(Collected data entries)
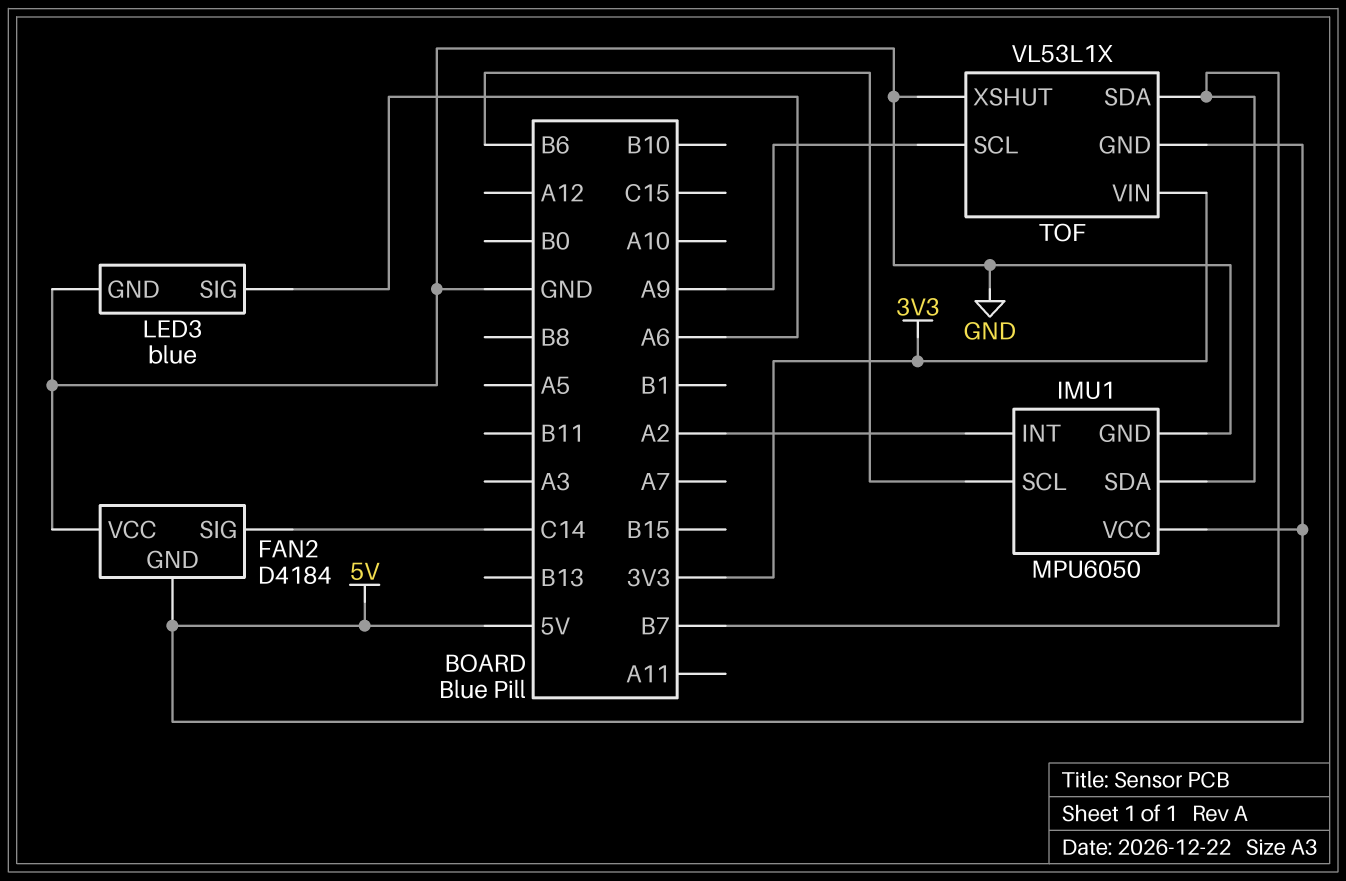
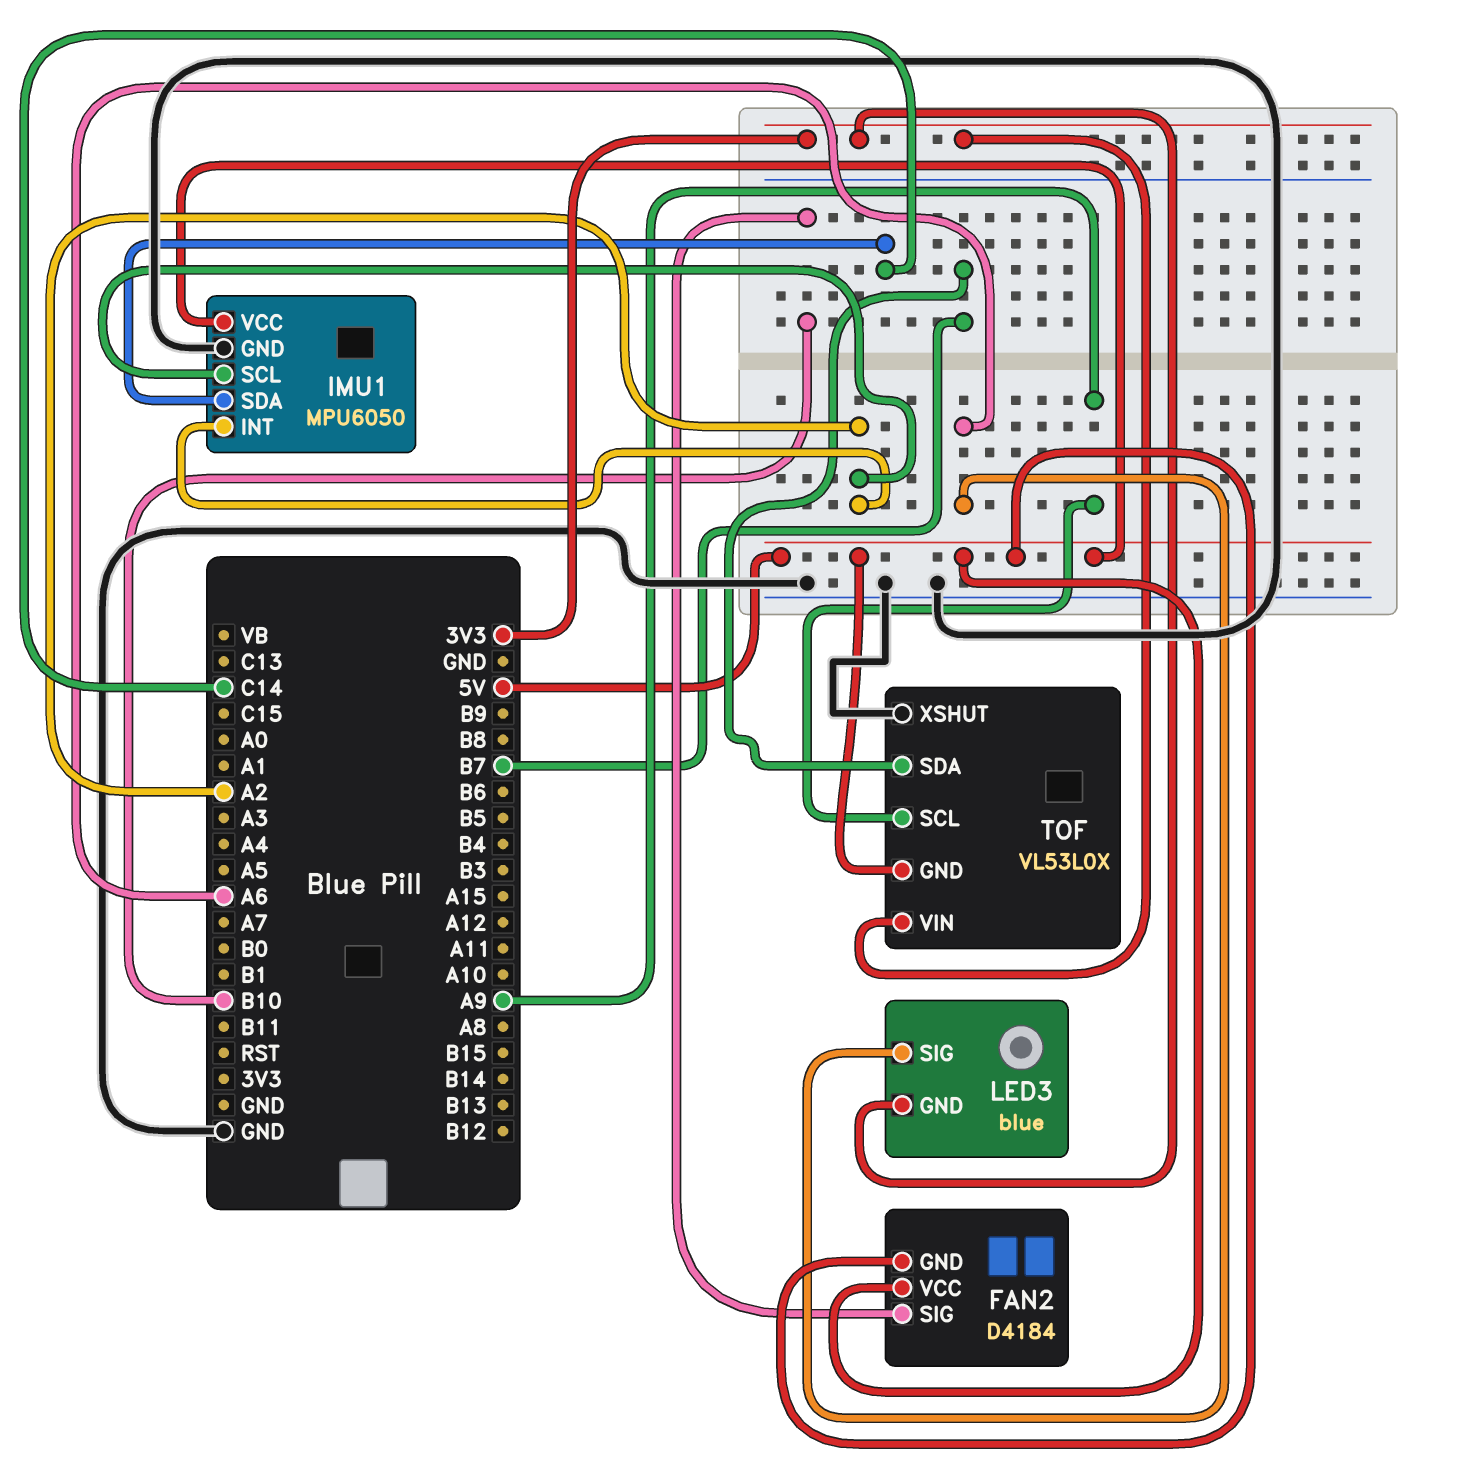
FAN2 pin SIG: C14 -> B10
FAN2 pin VCC: GND -> 5V
IMU1 pin SCL: B6 -> A2
IMU1 pin SDA: B7 -> C14
LED3 pin GND: GND -> 3V3
TOF: VL53L1X -> VL53L0X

# WHAT THIS TASK INVOLVES:
Restate the data word for word, minus any images.

# WRITTEN ANSWER:
FAN2 pin SIG: C14 -> B10
FAN2 pin VCC: GND -> 5V
IMU1 pin SCL: B6 -> A2
IMU1 pin SDA: B7 -> C14
LED3 pin GND: GND -> 3V3
TOF: VL53L1X -> VL53L0X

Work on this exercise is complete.